Scene geometry reasoning data

______

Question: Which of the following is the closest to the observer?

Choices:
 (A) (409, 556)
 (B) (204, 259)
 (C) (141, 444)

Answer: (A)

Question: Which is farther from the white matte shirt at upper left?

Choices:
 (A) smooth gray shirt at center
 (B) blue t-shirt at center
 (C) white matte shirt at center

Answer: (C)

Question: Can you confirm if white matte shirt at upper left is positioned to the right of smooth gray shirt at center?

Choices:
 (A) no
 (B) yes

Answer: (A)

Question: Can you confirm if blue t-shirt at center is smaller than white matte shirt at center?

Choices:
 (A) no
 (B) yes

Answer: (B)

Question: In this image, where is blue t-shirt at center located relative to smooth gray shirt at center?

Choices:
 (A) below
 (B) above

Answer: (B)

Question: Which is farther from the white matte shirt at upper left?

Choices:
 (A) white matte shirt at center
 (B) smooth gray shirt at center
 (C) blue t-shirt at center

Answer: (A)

______

### What you will do
Reproduce all of the data above word for word, with nothing changed.

### Solved problem
Question: Which of the following is the closest to the observer?

Choices:
 (A) (409, 556)
 (B) (204, 259)
 (C) (141, 444)

Answer: (A)

Question: Which is farther from the white matte shirt at upper left?

Choices:
 (A) smooth gray shirt at center
 (B) blue t-shirt at center
 (C) white matte shirt at center

Answer: (C)

Question: Can you confirm if white matte shirt at upper left is positioned to the right of smooth gray shirt at center?

Choices:
 (A) no
 (B) yes

Answer: (A)

Question: Can you confirm if blue t-shirt at center is smaller than white matte shirt at center?

Choices:
 (A) no
 (B) yes

Answer: (B)

Question: In this image, where is blue t-shirt at center located relative to smooth gray shirt at center?

Choices:
 (A) below
 (B) above

Answer: (B)

Question: Which is farther from the white matte shirt at upper left?

Choices:
 (A) white matte shirt at center
 (B) smooth gray shirt at center
 (C) blue t-shirt at center

Answer: (A)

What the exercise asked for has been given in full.